(Your task):
From the line holding "Q6: PNP (B n12, C" through the line holding "V2: AC 2V (GND, n12)" below, write out every line exactly; include both of those lines and drop the pictures.
++++ The input ++++
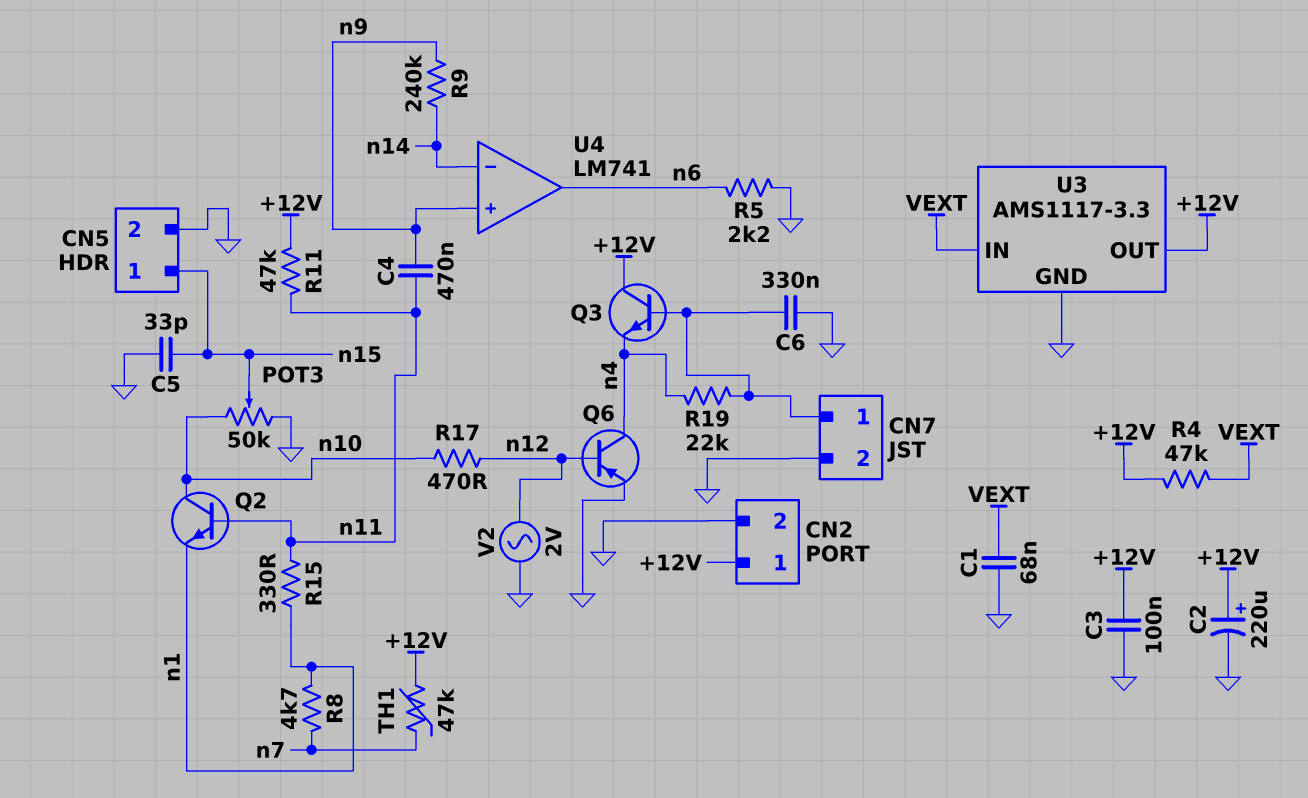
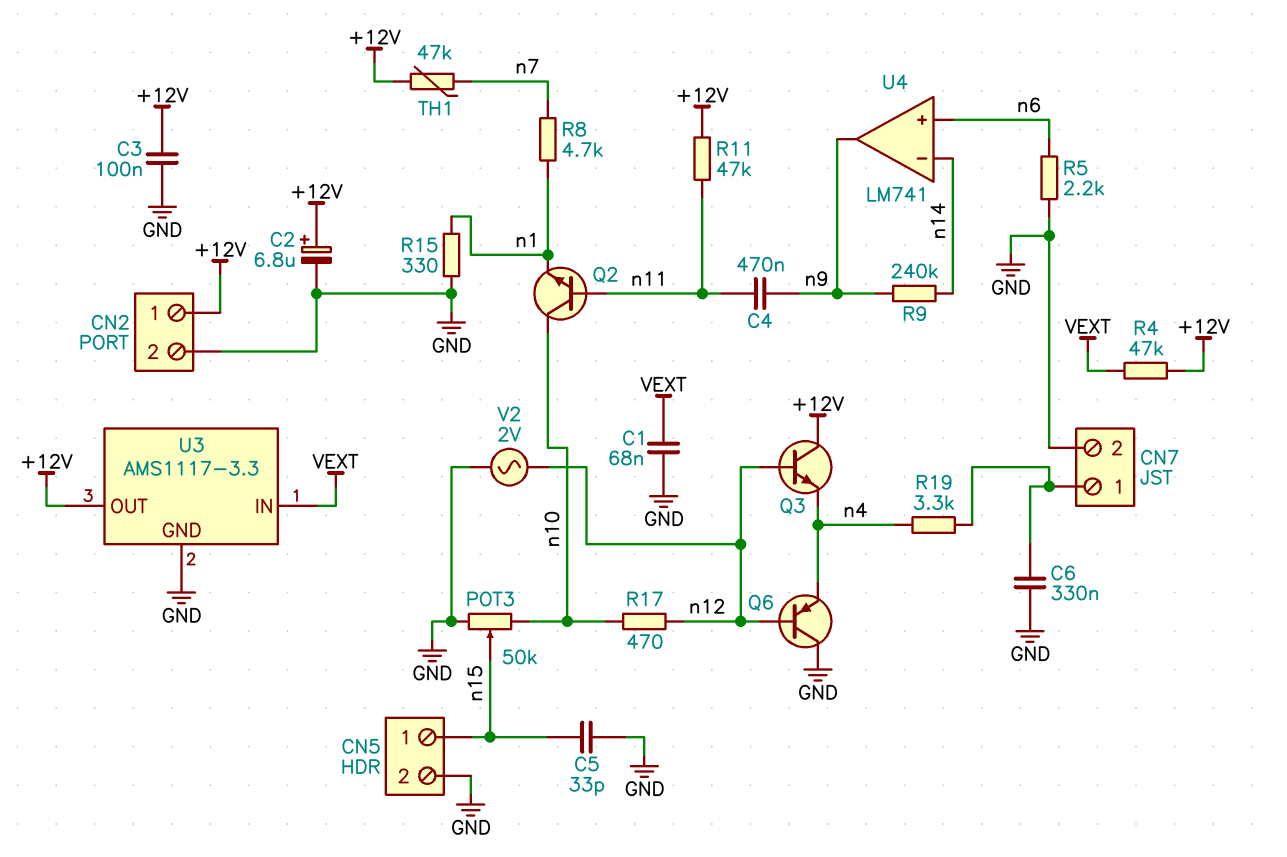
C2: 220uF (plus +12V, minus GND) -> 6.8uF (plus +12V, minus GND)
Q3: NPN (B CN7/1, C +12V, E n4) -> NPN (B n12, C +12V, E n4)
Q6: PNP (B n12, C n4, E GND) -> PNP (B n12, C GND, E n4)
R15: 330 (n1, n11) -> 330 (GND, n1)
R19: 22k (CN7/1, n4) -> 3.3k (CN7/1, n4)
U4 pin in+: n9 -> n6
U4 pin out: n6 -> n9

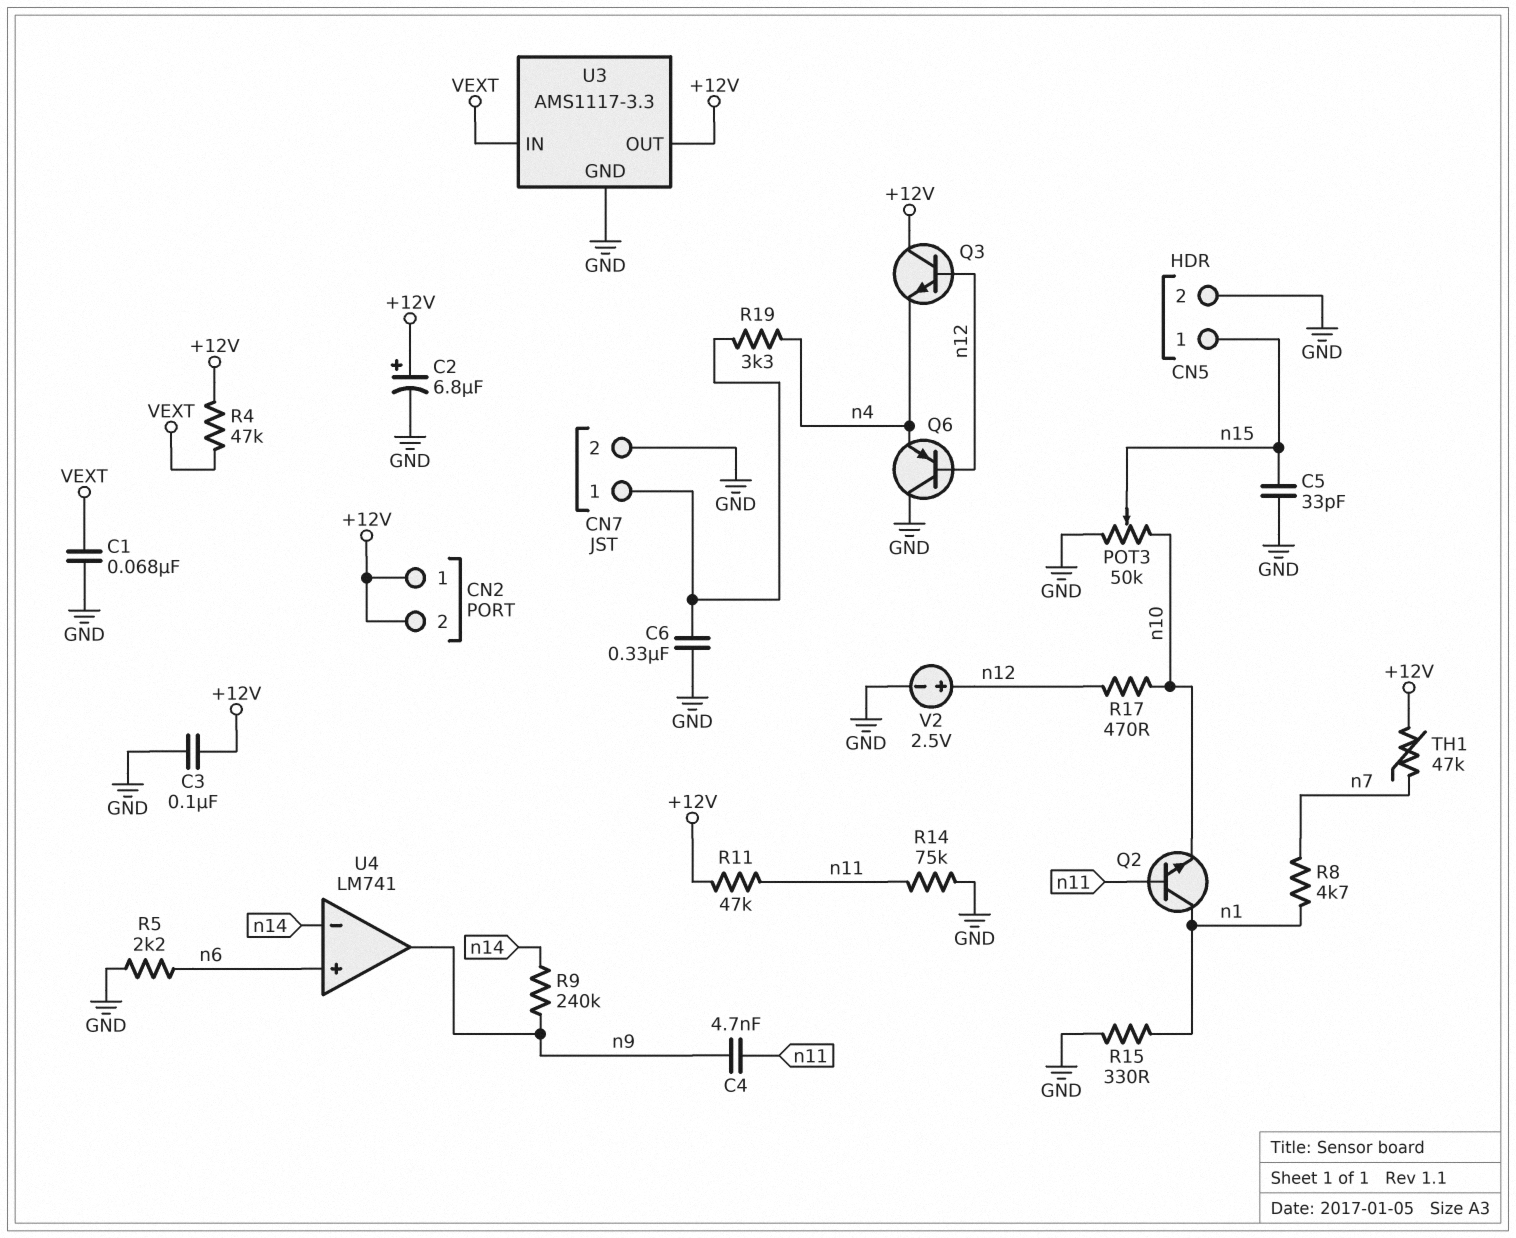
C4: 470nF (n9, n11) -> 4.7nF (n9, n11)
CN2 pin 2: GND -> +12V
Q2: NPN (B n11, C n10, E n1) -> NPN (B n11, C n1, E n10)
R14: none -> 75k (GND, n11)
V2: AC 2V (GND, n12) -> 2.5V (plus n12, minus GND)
++++
++++ The input ++++
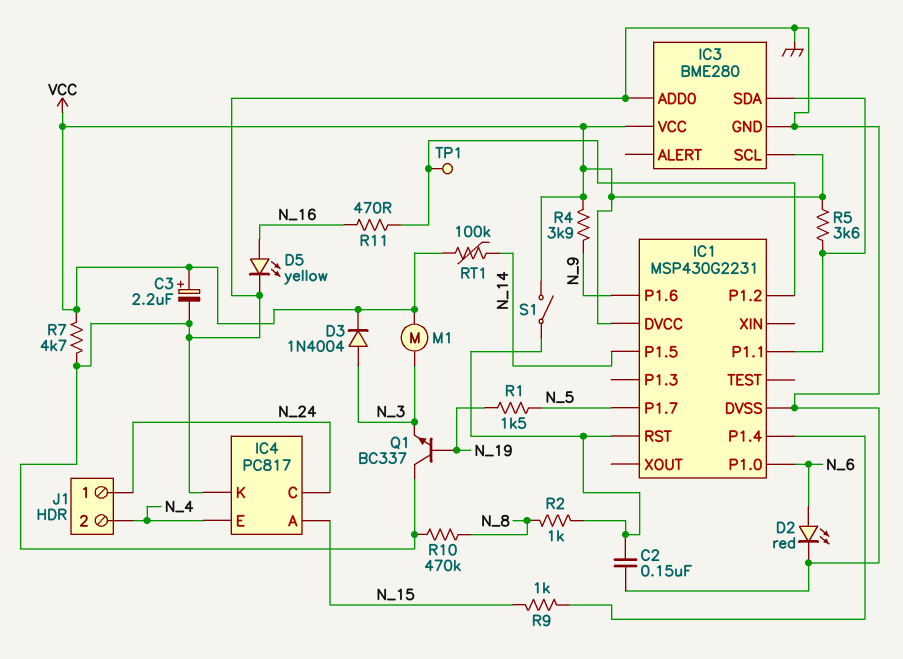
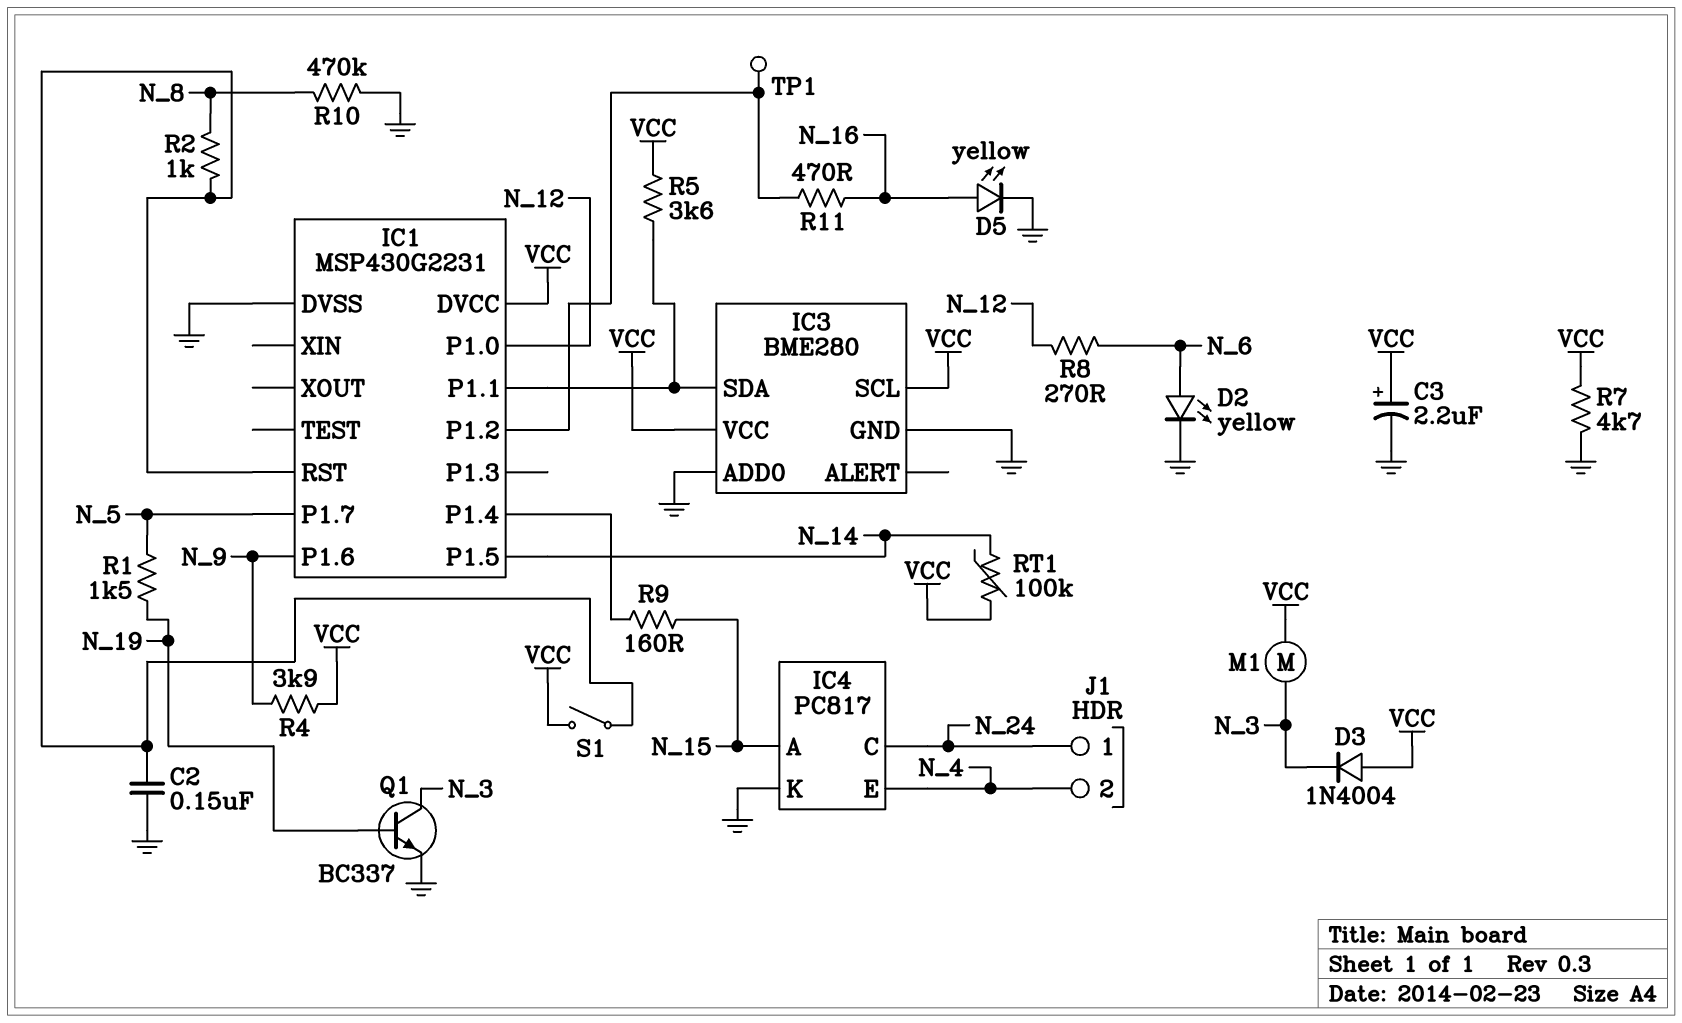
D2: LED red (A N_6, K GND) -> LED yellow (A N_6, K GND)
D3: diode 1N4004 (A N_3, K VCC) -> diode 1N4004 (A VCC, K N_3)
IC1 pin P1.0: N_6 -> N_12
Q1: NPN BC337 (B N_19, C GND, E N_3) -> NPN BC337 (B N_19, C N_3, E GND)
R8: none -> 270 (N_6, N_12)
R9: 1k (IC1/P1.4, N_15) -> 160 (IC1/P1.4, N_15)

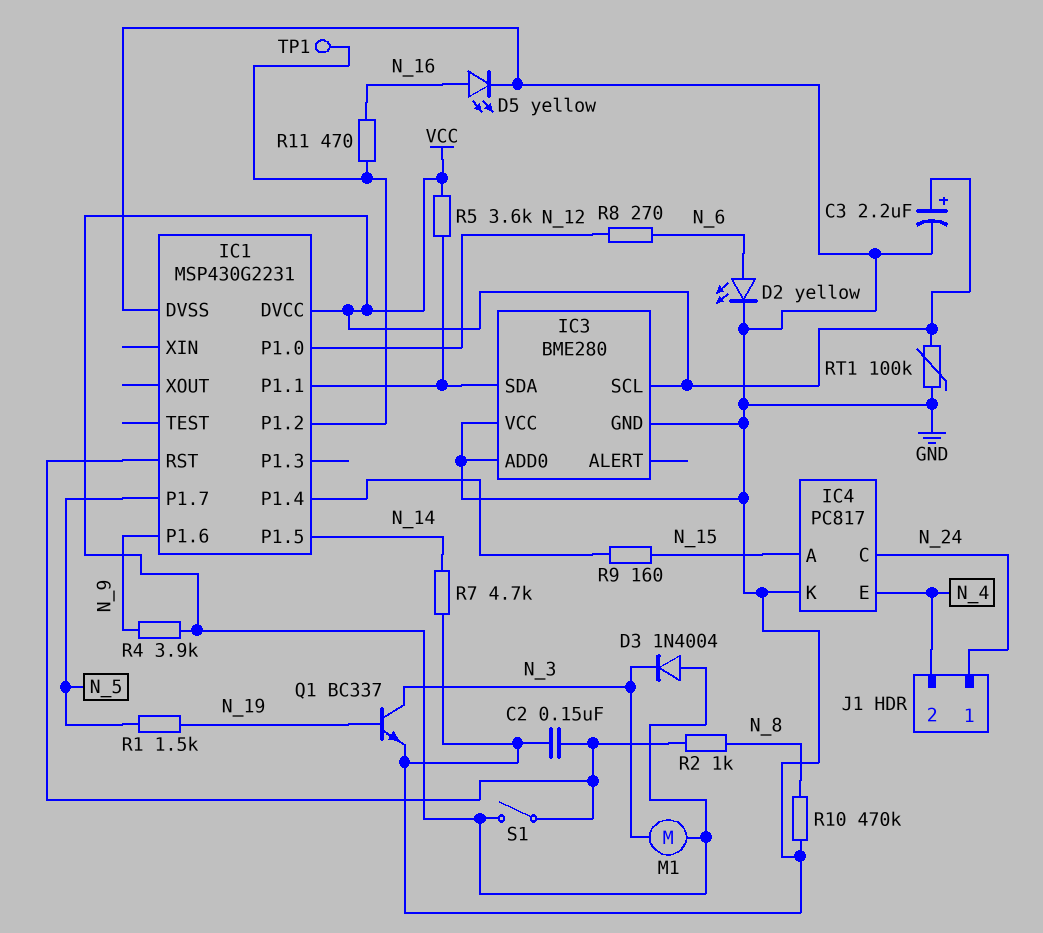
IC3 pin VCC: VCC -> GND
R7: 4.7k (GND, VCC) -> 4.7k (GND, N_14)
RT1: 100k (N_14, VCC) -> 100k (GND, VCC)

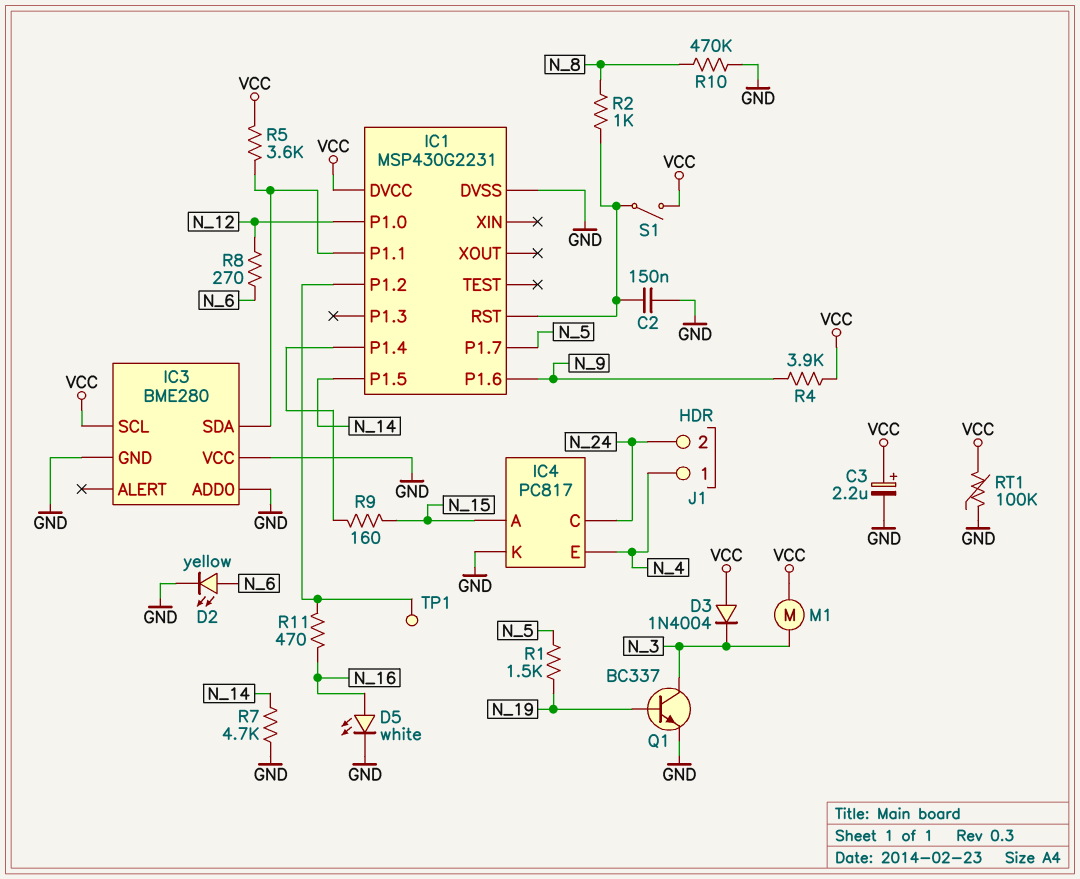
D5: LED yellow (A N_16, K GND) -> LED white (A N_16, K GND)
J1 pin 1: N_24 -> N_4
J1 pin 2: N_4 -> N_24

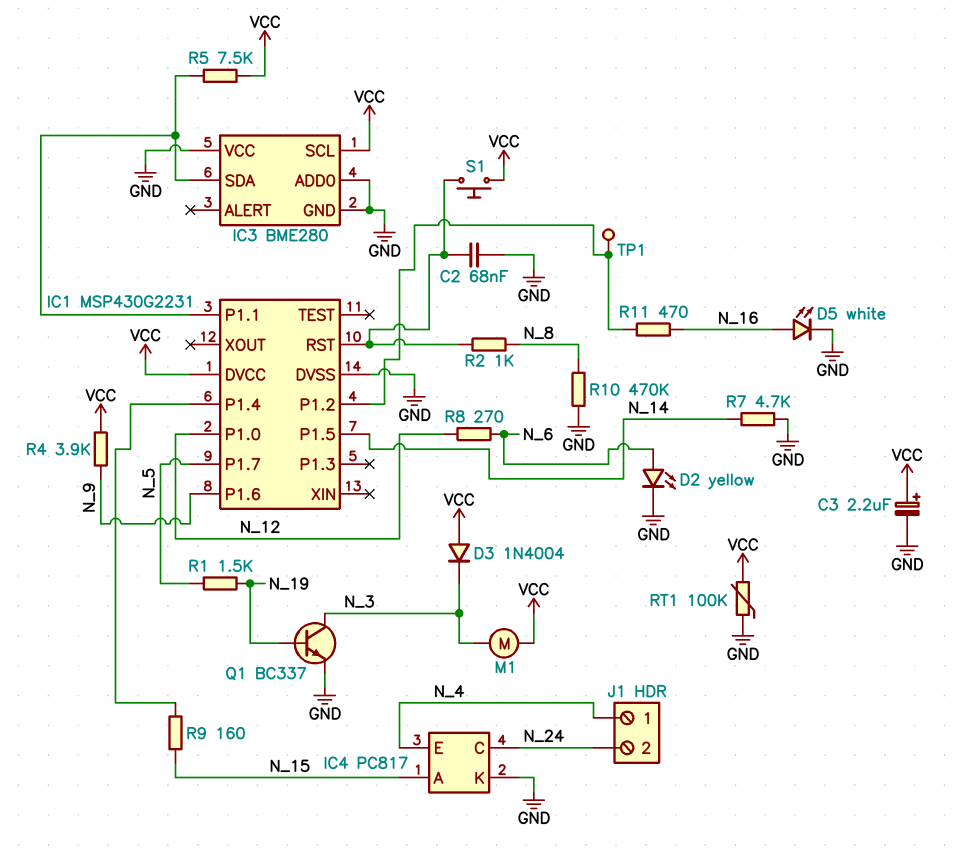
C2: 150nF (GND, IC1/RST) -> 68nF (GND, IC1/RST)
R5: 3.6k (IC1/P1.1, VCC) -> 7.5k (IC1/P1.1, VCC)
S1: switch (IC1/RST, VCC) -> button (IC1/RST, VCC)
++++
(Output):
Q6: PNP (B n12, C n4, E GND) -> PNP (B n12, C GND, E n4)
R15: 330 (n1, n11) -> 330 (GND, n1)
R19: 22k (CN7/1, n4) -> 3.3k (CN7/1, n4)
U4 pin in+: n9 -> n6
U4 pin out: n6 -> n9

C4: 470nF (n9, n11) -> 4.7nF (n9, n11)
CN2 pin 2: GND -> +12V
Q2: NPN (B n11, C n10, E n1) -> NPN (B n11, C n1, E n10)
R14: none -> 75k (GND, n11)
V2: AC 2V (GND, n12) -> 2.5V (plus n12, minus GND)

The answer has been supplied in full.